* Object counting data:
____________

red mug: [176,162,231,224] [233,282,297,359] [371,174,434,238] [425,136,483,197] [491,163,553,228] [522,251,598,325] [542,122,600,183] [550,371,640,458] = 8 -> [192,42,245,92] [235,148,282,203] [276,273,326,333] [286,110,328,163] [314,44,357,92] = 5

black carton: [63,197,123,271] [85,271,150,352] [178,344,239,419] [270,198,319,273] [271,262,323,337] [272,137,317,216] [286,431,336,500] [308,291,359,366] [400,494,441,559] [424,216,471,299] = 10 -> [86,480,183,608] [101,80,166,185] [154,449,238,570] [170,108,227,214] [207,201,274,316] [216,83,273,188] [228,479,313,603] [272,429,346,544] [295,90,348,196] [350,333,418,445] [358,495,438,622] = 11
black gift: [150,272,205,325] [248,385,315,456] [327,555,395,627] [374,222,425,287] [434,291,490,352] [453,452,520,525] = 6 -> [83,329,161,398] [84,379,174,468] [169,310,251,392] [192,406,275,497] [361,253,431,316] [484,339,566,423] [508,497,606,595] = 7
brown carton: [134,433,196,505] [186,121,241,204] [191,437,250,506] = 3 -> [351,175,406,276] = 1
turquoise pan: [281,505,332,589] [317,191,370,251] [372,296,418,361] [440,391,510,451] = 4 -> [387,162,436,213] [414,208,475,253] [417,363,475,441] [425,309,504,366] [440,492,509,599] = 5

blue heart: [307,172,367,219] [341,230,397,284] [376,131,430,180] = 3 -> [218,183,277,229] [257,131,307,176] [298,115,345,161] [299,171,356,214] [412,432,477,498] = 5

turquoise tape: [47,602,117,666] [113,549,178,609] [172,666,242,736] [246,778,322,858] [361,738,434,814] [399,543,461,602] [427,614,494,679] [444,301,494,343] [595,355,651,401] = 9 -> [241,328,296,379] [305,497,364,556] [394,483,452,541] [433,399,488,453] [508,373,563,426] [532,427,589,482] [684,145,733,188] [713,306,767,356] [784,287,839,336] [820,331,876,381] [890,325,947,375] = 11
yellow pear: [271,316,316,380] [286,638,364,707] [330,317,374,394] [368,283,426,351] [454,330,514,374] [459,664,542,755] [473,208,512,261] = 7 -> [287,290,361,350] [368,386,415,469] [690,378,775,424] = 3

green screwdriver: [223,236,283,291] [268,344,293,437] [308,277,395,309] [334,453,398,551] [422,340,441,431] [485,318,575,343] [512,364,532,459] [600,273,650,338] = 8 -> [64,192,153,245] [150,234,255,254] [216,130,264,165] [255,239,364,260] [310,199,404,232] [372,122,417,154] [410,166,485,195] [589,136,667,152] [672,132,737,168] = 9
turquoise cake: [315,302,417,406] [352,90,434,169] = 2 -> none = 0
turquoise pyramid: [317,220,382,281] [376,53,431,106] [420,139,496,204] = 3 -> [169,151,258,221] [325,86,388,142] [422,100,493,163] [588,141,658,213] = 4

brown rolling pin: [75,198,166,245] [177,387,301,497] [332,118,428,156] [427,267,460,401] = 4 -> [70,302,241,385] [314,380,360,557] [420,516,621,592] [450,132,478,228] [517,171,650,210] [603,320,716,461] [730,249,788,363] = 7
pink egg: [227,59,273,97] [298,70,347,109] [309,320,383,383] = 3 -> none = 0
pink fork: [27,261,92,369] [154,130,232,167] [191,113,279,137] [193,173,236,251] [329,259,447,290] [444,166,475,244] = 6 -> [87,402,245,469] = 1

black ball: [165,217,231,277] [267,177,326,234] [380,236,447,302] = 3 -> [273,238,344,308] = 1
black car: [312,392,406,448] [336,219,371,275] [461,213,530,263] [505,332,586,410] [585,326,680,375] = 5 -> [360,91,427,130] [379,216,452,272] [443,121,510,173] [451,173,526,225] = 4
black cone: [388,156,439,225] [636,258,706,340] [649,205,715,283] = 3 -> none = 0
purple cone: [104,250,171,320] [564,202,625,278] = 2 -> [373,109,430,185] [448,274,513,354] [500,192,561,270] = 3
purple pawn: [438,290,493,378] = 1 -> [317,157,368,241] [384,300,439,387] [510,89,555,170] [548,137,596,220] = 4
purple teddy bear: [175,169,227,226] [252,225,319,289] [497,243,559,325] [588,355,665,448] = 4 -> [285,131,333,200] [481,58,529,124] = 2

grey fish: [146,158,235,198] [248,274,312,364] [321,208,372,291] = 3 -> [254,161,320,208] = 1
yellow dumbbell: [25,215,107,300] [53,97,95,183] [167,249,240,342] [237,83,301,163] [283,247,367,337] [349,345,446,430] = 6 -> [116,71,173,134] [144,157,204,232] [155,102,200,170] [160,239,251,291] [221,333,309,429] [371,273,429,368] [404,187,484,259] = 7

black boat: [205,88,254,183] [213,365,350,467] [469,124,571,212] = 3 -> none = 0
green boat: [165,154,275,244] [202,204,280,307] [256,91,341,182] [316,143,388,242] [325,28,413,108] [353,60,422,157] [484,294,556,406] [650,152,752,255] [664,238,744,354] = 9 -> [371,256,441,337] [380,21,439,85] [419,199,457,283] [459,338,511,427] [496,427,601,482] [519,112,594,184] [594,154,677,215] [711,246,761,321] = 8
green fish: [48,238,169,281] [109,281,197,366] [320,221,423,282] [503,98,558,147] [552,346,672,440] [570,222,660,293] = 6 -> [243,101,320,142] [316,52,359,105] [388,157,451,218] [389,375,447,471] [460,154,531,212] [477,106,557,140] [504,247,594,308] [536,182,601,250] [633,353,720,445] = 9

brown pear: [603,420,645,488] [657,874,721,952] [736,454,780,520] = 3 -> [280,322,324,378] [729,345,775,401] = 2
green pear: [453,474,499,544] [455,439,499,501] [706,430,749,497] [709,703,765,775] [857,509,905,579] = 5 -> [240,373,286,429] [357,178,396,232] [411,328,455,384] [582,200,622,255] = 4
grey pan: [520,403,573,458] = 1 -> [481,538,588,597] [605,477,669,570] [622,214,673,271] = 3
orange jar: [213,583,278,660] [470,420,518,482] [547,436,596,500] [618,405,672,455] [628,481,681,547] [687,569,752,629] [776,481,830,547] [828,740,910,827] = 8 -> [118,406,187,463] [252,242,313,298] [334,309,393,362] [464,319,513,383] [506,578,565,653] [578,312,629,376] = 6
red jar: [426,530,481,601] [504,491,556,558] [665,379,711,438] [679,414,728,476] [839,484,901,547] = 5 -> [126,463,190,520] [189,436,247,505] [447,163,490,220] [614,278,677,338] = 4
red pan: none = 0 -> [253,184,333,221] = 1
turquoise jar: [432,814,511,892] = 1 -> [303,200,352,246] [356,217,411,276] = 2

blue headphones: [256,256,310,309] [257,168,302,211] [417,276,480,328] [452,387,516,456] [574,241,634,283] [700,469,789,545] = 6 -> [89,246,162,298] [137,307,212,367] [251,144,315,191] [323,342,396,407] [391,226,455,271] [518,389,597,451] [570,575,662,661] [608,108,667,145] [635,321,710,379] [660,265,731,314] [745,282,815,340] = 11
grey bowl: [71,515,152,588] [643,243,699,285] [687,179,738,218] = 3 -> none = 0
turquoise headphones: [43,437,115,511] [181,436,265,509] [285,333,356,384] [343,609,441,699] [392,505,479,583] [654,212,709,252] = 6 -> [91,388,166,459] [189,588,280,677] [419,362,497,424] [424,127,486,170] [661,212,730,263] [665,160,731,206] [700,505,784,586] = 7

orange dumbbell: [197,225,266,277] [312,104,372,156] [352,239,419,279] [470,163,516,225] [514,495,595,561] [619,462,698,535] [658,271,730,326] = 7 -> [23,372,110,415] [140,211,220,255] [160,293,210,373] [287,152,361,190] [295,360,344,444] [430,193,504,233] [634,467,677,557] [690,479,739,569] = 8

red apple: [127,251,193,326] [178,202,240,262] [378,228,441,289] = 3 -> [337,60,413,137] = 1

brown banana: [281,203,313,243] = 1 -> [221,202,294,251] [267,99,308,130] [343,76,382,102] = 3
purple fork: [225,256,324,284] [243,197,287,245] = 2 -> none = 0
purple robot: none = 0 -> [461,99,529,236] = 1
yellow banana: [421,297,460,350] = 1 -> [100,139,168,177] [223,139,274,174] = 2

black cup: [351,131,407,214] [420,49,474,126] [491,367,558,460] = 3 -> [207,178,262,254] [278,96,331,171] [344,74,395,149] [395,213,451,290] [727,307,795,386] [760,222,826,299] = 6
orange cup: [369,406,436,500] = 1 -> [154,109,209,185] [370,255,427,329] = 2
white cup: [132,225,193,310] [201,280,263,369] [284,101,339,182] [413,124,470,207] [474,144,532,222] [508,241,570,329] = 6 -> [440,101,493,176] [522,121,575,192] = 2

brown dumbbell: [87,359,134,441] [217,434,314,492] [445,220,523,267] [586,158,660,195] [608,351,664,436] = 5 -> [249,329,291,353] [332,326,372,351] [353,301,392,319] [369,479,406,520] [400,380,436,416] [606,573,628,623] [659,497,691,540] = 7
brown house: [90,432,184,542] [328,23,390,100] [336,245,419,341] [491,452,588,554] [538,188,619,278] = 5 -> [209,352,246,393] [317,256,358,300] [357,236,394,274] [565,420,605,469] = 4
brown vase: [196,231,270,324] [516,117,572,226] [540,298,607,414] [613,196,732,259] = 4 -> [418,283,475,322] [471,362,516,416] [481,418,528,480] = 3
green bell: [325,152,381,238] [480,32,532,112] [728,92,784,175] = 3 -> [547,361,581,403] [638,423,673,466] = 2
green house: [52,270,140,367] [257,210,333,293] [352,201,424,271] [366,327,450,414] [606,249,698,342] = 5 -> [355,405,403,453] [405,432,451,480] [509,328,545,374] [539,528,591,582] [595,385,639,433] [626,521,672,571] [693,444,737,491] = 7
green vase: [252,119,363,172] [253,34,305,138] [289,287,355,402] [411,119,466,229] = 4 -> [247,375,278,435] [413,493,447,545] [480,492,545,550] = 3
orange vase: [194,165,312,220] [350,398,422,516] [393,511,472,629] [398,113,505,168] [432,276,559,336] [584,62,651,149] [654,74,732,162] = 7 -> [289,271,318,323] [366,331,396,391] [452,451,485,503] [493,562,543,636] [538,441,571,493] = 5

____________

* PROBLEM DETAILS: In the entries above, the lines between the one holding "green house: [52,270,140,367]" and the one holding "green vase: [252,119,363,172]", inclusive, are to be printed exactly as written, and those alone.

* EXPECTED ANSWER:
green house: [52,270,140,367] [257,210,333,293] [352,201,424,271] [366,327,450,414] [606,249,698,342] = 5 -> [355,405,403,453] [405,432,451,480] [509,328,545,374] [539,528,591,582] [595,385,639,433] [626,521,672,571] [693,444,737,491] = 7
green vase: [252,119,363,172] [253,34,305,138] [289,287,355,402] [411,119,466,229] = 4 -> [247,375,278,435] [413,493,447,545] [480,492,545,550] = 3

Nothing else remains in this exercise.